Beneath this instruction is a listing; write out exactly the line that contains "(655, 220) = (376, 509): none -> brown house" and each line after it to the last.

** Supplied information follows **

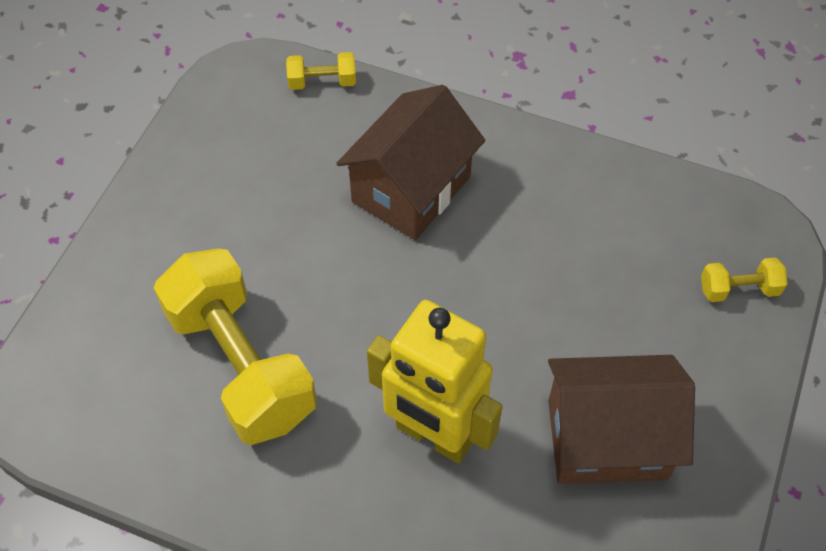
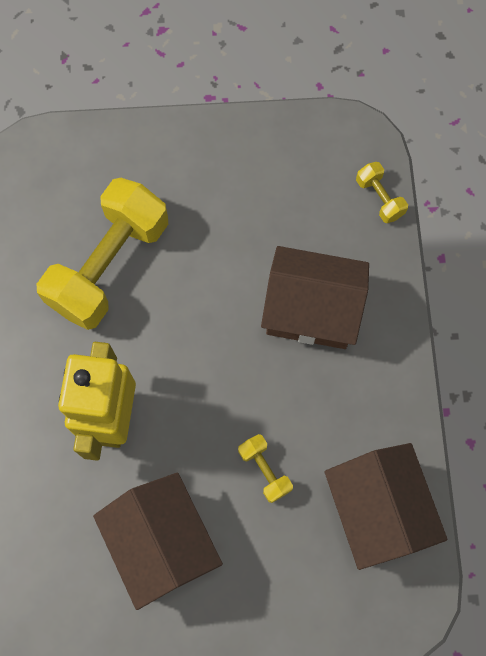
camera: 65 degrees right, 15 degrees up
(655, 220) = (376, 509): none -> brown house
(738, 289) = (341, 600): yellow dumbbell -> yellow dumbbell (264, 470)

** End of Supplied information **

*Completed exercise*:
(655, 220) = (376, 509): none -> brown house
(738, 289) = (341, 600): yellow dumbbell -> yellow dumbbell (264, 470)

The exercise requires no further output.